» Data supplied:
---------------

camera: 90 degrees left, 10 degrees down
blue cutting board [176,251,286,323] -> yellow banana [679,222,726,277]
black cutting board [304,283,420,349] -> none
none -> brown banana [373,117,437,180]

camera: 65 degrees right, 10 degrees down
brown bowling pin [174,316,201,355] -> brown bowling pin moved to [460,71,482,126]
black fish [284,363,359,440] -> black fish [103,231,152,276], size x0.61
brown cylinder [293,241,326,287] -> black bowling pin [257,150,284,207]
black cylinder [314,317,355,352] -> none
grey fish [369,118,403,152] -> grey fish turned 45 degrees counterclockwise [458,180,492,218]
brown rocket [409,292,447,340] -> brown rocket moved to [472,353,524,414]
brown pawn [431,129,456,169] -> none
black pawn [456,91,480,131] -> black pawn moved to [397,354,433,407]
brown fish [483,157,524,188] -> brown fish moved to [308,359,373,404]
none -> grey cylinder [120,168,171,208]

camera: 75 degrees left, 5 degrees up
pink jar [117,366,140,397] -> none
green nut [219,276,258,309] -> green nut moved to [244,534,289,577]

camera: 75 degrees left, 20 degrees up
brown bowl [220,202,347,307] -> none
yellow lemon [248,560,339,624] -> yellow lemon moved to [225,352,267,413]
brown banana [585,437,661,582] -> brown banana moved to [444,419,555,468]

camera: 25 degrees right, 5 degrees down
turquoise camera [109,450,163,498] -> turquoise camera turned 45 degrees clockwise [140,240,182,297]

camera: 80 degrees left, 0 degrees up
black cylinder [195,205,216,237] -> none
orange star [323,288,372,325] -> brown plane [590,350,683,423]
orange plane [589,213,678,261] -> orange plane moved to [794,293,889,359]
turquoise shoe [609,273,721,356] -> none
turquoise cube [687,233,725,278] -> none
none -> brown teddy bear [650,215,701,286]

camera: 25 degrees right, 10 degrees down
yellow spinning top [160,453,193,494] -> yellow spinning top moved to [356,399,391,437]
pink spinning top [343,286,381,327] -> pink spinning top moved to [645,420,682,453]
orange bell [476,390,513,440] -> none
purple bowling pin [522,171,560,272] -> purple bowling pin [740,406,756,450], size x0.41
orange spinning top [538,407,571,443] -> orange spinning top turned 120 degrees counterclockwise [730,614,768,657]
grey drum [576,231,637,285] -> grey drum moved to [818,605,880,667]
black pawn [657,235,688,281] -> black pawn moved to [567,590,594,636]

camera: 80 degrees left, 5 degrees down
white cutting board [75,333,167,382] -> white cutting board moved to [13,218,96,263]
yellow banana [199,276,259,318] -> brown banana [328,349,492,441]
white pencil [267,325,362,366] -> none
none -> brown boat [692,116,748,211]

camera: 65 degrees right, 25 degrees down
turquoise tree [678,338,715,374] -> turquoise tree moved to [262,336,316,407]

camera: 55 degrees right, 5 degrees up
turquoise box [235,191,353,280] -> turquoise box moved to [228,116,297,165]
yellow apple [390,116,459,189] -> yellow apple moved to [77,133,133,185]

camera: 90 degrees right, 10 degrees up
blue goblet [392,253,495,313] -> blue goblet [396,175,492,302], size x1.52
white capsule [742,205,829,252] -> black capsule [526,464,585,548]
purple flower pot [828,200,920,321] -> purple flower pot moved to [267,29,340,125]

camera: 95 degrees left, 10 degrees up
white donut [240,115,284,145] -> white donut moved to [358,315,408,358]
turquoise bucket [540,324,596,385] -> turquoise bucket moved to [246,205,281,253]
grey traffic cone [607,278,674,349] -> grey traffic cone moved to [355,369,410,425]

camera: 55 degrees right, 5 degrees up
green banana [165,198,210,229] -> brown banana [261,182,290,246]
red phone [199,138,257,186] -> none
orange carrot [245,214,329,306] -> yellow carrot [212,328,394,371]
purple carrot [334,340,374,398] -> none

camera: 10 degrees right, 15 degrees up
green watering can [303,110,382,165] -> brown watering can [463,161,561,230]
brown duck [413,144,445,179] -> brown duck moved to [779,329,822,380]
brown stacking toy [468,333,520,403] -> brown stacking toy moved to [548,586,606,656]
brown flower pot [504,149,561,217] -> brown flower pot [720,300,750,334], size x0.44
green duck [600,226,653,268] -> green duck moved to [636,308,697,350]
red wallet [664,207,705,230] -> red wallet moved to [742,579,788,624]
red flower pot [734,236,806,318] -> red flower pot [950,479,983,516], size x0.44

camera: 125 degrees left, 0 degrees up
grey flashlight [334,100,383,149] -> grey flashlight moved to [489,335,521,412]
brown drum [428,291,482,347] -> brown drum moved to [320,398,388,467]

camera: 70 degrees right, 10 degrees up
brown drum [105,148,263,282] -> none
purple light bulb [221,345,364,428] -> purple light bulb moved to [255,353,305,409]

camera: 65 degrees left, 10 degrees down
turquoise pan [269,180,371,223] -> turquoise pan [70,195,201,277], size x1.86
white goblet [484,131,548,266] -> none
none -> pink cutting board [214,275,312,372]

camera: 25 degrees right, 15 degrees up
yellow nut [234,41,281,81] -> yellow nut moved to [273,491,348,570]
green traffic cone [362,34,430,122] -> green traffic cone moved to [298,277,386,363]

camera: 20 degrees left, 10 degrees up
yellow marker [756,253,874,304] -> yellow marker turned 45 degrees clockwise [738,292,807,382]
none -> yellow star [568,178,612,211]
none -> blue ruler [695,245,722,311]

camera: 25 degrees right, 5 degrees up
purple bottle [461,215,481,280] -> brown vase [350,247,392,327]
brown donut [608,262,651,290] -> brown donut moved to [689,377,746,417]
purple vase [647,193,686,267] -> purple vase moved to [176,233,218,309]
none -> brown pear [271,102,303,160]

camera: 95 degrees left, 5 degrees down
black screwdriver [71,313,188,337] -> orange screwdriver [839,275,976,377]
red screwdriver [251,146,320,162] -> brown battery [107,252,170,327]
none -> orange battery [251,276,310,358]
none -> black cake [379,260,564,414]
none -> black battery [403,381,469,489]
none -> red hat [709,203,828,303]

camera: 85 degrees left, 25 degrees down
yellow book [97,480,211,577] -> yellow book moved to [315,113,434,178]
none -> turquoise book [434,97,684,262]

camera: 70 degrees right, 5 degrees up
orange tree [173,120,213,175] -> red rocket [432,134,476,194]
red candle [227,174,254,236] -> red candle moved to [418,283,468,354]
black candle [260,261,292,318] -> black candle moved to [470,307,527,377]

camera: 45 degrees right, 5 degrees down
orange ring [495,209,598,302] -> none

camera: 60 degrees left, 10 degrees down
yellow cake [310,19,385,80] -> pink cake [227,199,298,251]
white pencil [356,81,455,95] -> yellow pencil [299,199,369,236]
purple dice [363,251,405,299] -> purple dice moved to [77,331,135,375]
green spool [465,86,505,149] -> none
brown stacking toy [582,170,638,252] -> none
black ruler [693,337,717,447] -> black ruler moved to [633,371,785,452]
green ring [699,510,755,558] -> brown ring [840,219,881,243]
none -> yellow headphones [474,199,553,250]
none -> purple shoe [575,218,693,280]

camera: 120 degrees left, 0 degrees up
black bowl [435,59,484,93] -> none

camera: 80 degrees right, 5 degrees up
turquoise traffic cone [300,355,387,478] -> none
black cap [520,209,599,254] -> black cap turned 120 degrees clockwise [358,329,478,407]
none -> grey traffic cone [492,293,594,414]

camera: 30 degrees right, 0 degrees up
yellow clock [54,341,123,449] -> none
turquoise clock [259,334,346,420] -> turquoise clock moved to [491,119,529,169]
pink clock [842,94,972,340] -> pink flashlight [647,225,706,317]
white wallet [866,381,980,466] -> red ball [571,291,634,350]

---------------

» Exercise brief:
From the records above, pull out every line containing the word "pink".

» Exercise solution:
pink jar [117,366,140,397] -> none
pink spinning top [343,286,381,327] -> pink spinning top moved to [645,420,682,453]
none -> pink cutting board [214,275,312,372]
yellow cake [310,19,385,80] -> pink cake [227,199,298,251]
pink clock [842,94,972,340] -> pink flashlight [647,225,706,317]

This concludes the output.